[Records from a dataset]
____

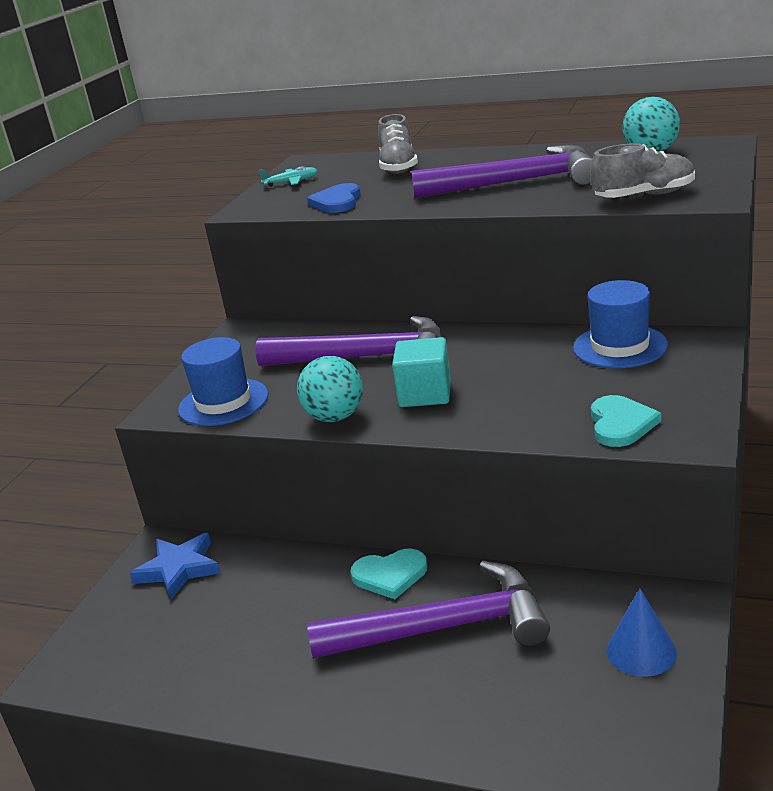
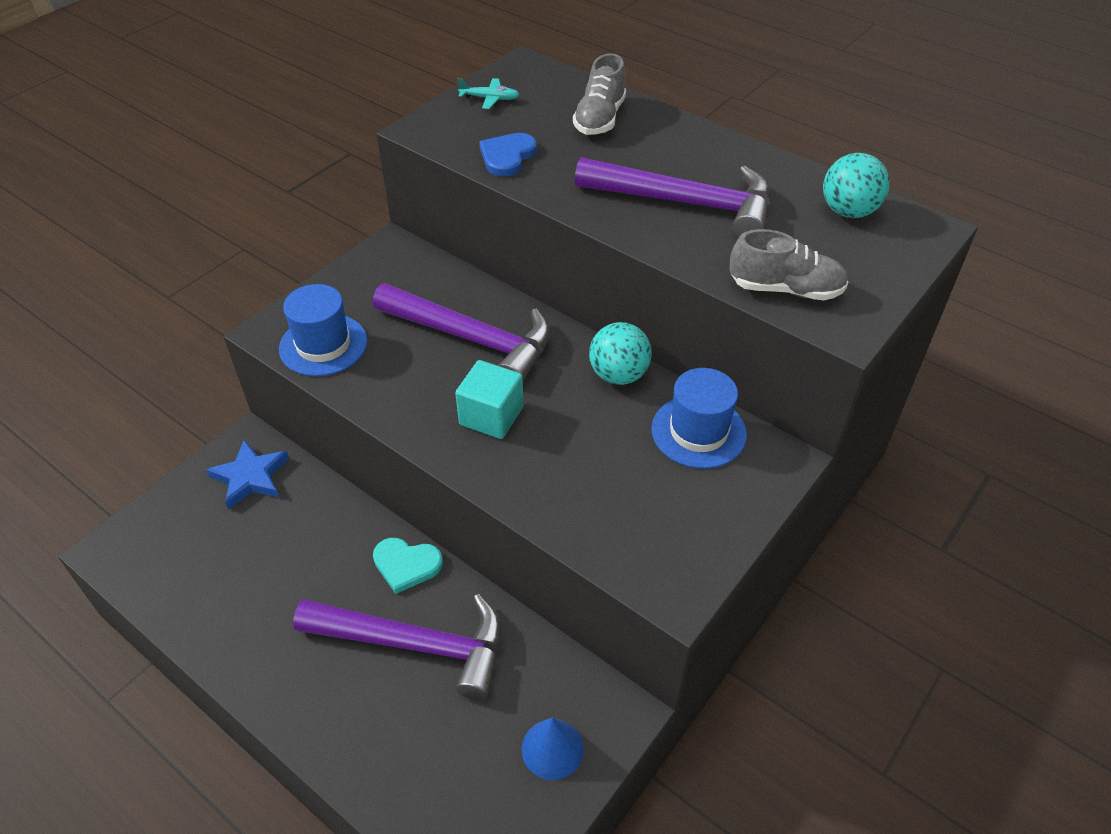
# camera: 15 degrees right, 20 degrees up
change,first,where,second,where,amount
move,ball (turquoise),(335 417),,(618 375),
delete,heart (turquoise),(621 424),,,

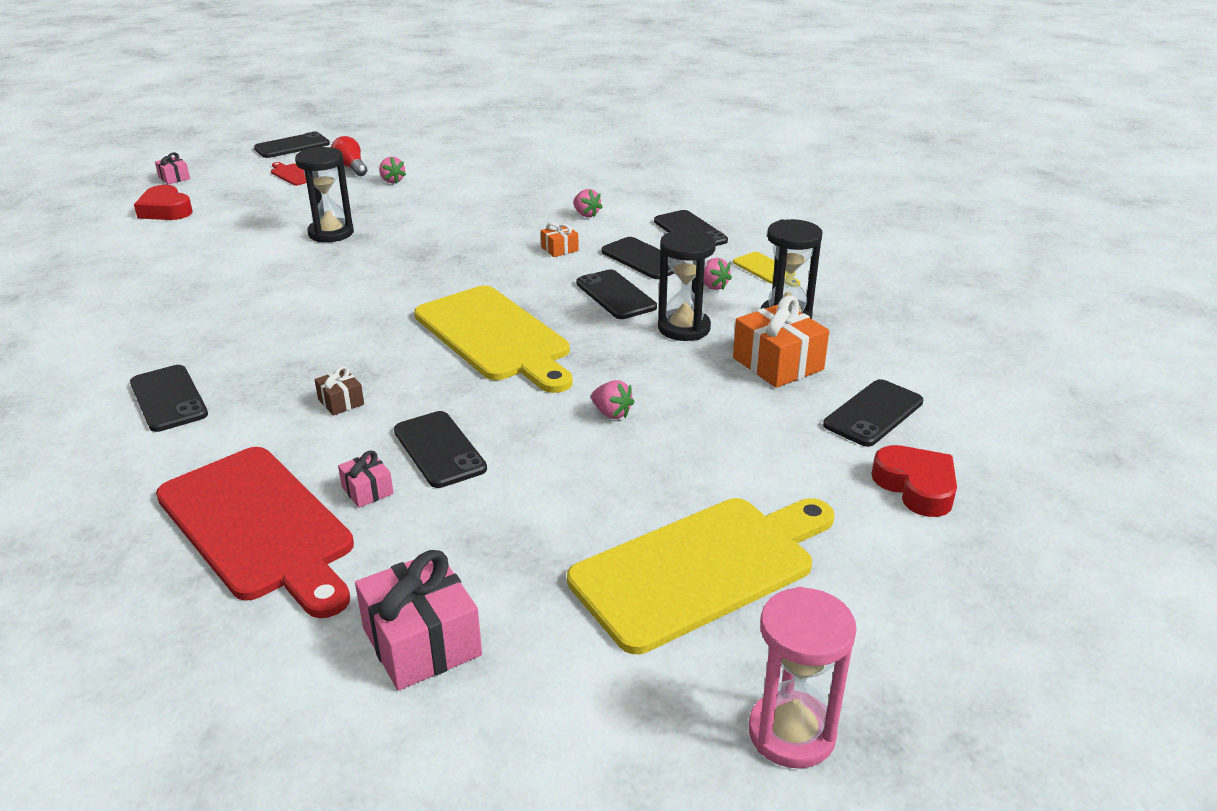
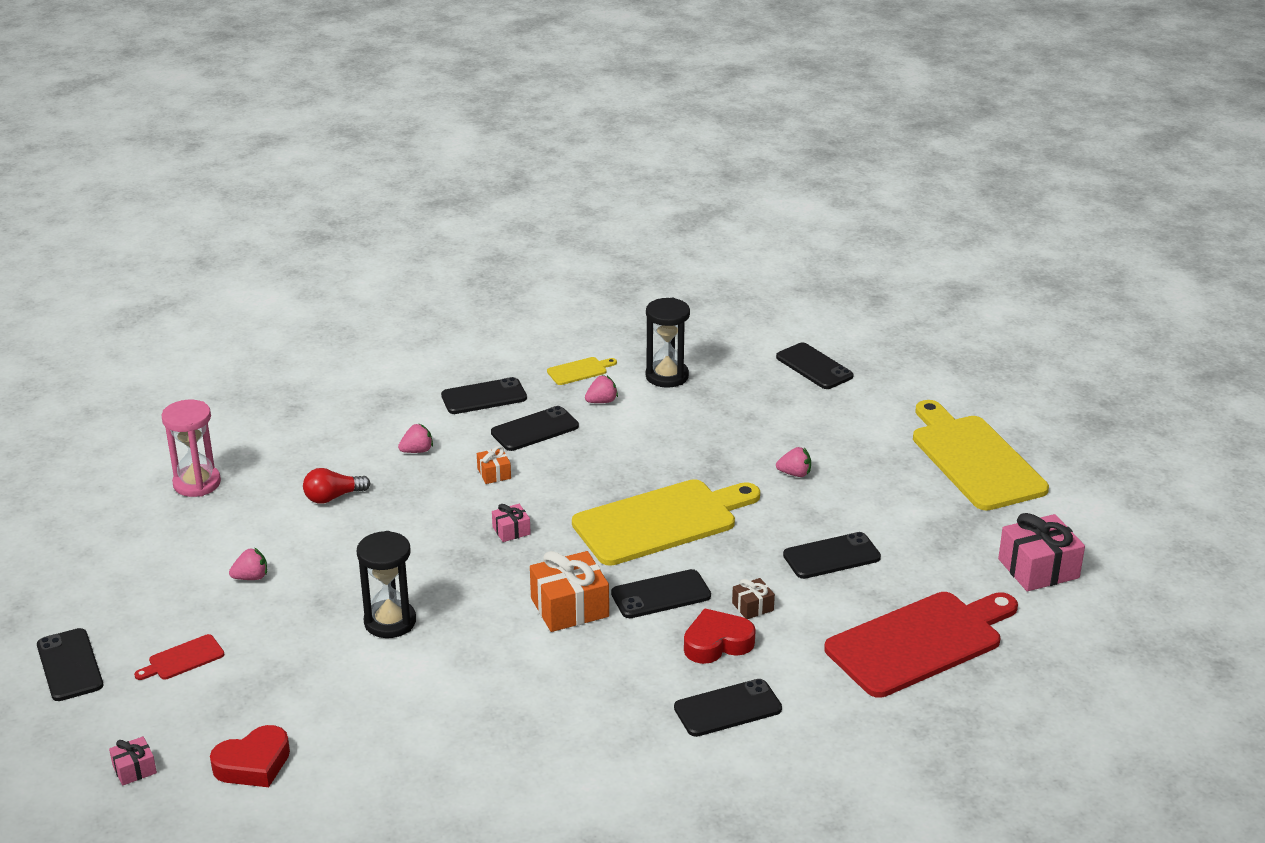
# camera: 80 degrees left, 0 degrees up
change,first,where,second,where,amount
move,light bulb (red),(351 168),,(333 497),
delete,hourglass (black),(684 328),,,
move,phone (black),(615 295),,(661 595),
move,gift (orange),(777 364),,(569 607),
rotate,strawberry (pink),(611 413),,(794 474),45 degrees clockwise
move,heart (red),(916 487),,(717 643),
move,gift (pink),(367 490),,(511 531),
move,hourglass (pink),(791 733),,(197 483),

____

* DIRECTIONS FOR THIS TASK *
Your output should consist solely of the lines from the line containing "move,ball (turquoise),(335 417),,(618" through the end of the data above, copied exactly, with images removed.

* FINISHED EXERCISE *
move,ball (turquoise),(335 417),,(618 375),
delete,heart (turquoise),(621 424),,,

# camera: 80 degrees left, 0 degrees up
change,first,where,second,where,amount
move,light bulb (red),(351 168),,(333 497),
delete,hourglass (black),(684 328),,,
move,phone (black),(615 295),,(661 595),
move,gift (orange),(777 364),,(569 607),
rotate,strawberry (pink),(611 413),,(794 474),45 degrees clockwise
move,heart (red),(916 487),,(717 643),
move,gift (pink),(367 490),,(511 531),
move,hourglass (pink),(791 733),,(197 483),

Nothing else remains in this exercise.